> **About this task**
Begin at the line containing "The camera went 125" and copy each line exactly through the end of the records, leaving out what comes before.

Excerpted data START

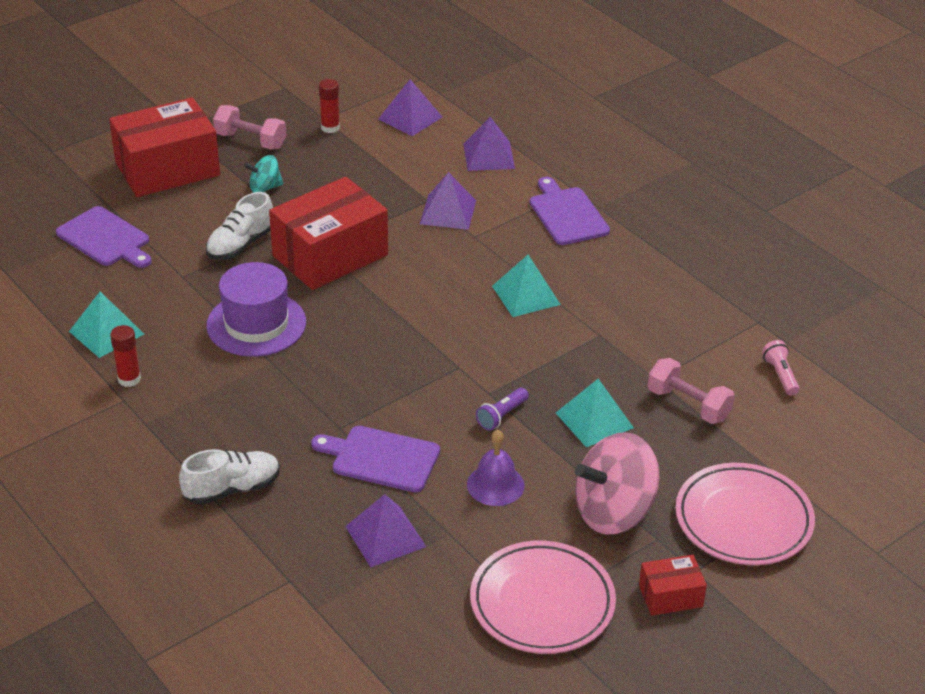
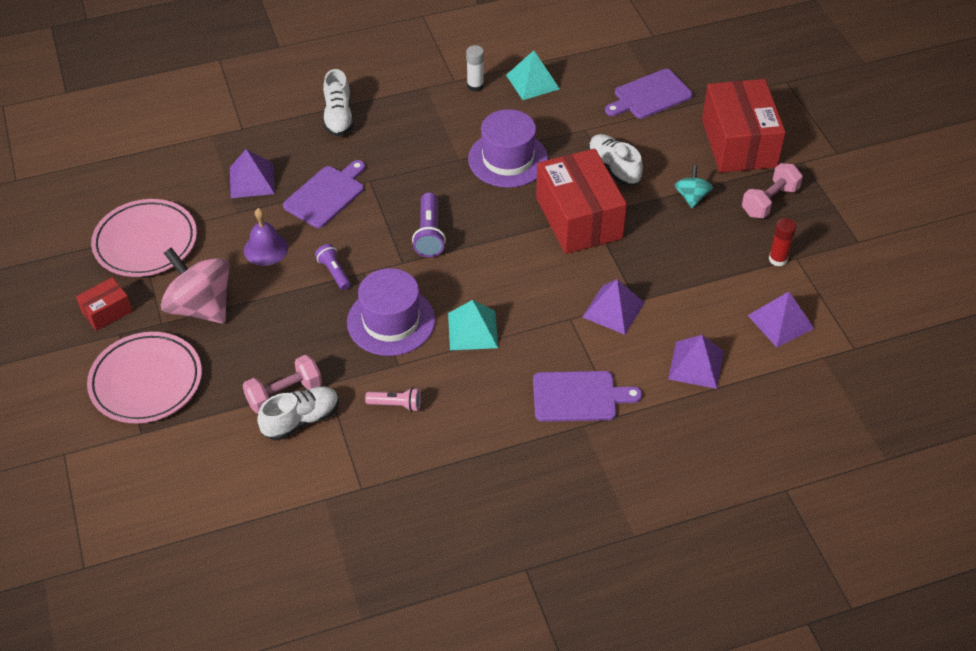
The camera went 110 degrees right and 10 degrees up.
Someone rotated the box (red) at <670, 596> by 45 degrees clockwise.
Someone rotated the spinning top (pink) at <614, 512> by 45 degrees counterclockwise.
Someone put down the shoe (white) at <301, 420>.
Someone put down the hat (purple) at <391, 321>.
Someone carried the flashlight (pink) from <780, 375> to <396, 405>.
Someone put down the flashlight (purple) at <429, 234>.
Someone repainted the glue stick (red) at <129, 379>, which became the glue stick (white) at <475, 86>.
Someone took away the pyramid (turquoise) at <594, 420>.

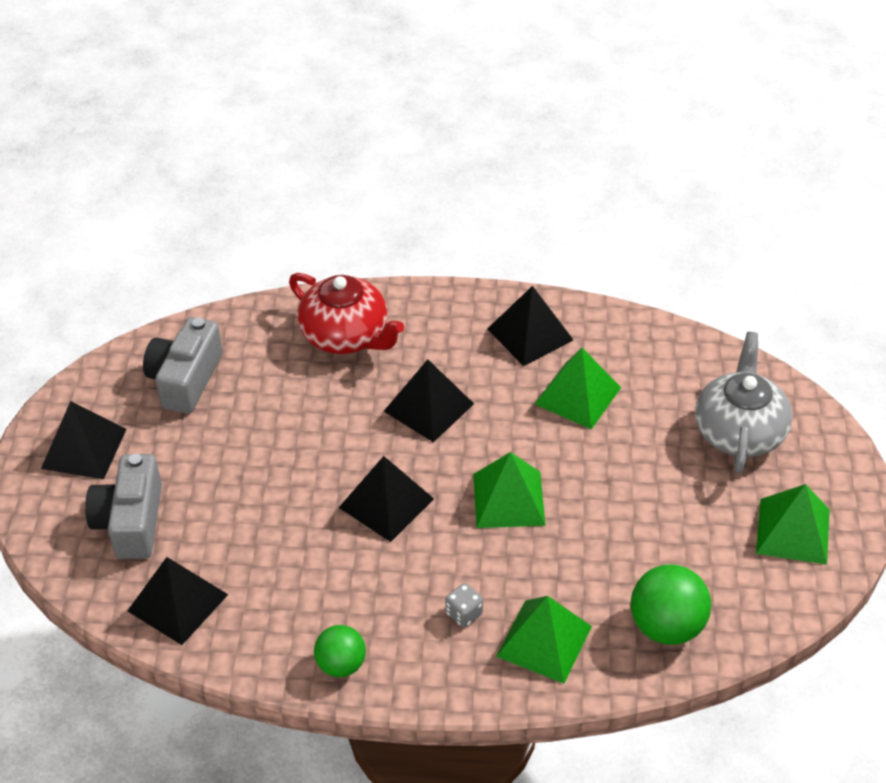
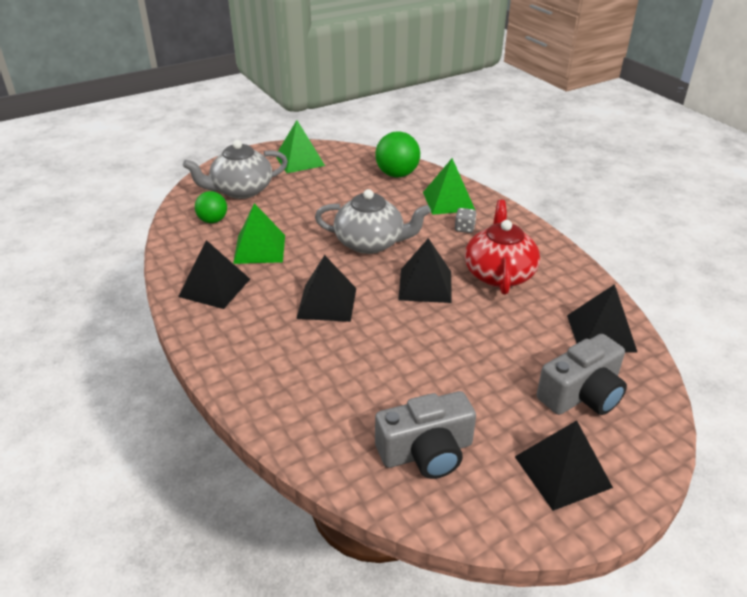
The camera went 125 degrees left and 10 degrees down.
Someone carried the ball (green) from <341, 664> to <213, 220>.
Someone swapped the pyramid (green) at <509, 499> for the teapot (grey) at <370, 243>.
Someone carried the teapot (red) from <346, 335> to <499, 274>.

Excerpted data END

> **Solution**
The camera went 125 degrees left and 10 degrees down.
Someone carried the ball (green) from <341, 664> to <213, 220>.
Someone swapped the pyramid (green) at <509, 499> for the teapot (grey) at <370, 243>.
Someone carried the teapot (red) from <346, 335> to <499, 274>.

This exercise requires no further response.